(Geospatial object listing tasks)

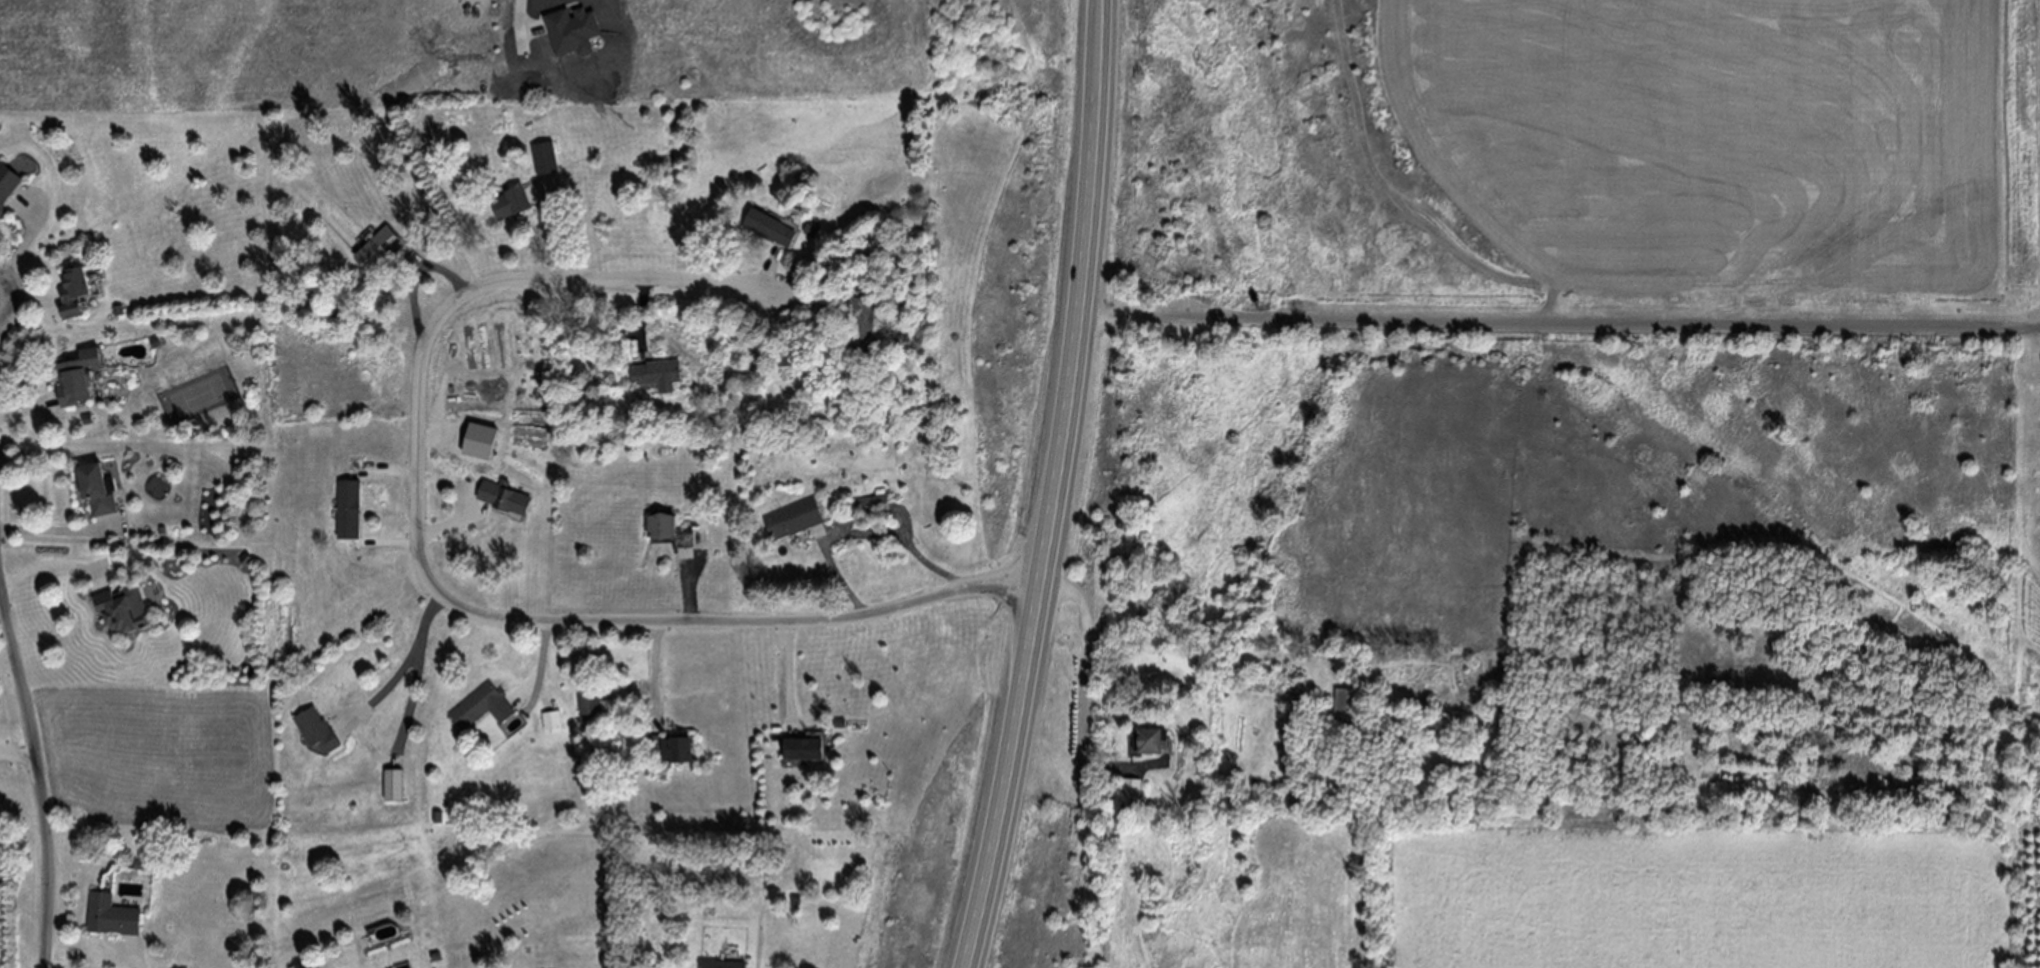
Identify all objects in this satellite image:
building: (545, 157)
building: (6, 182)
building: (511, 202)
building: (767, 225)
road: (558, 230)
road: (25, 243)
building: (374, 248)
road: (770, 269)
road: (416, 274)
building: (71, 290)
road: (26, 298)
road: (799, 298)
road: (643, 316)
road: (1559, 321)
building: (857, 326)
building: (659, 373)
building: (79, 375)
park: (200, 394)
road: (26, 410)
building: (492, 451)
road: (389, 469)
building: (97, 487)
road: (1058, 487)
building: (504, 497)
building: (873, 506)
building: (348, 509)
building: (792, 517)
road: (447, 522)
road: (60, 529)
building: (669, 529)
road: (863, 533)
road: (388, 546)
road: (54, 564)
road: (433, 586)
road: (689, 586)
building: (122, 610)
road: (8, 660)
road: (541, 674)
road: (656, 674)
road: (788, 675)
road: (418, 676)
road: (387, 688)
road: (1086, 693)
building: (589, 700)
building: (475, 703)
building: (1349, 703)
building: (551, 719)
building: (317, 729)
building: (1149, 741)
building: (669, 746)
building: (805, 746)
road: (19, 753)
road: (40, 769)
building: (393, 784)
building: (1132, 787)
building: (111, 915)
road: (134, 956)
building: (723, 964)

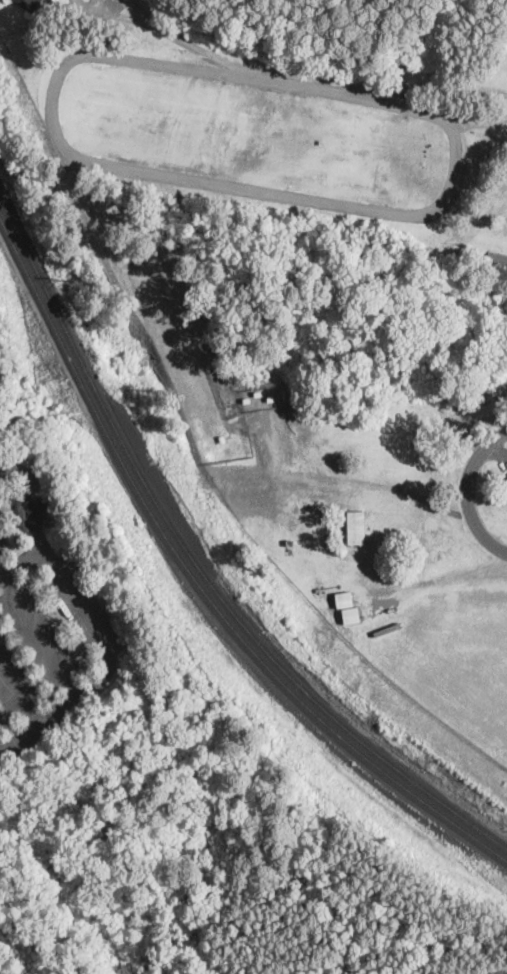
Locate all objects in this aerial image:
building: (27, 3)
road: (280, 81)
road: (423, 112)
road: (160, 175)
building: (497, 257)
road: (494, 452)
parking lot: (503, 457)
road: (467, 491)
building: (289, 543)
road: (20, 562)
railway: (198, 564)
railway: (198, 581)
building: (343, 598)
building: (350, 614)
road: (92, 620)
road: (40, 631)
road: (19, 695)

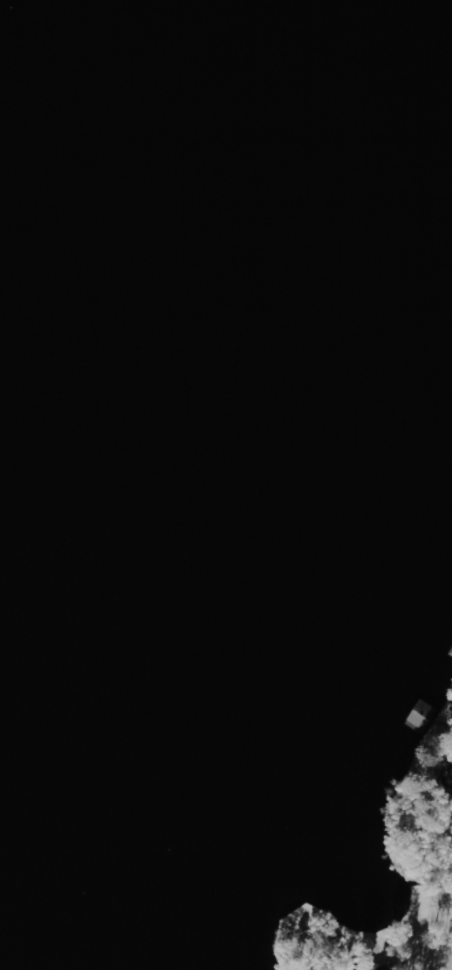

→ **WORK TASK**
Among the records, find all lines that include the string "image" and return them.

→ **RESULT**
Identify all objects in this satellite image:
Locate all objects in this aerial image:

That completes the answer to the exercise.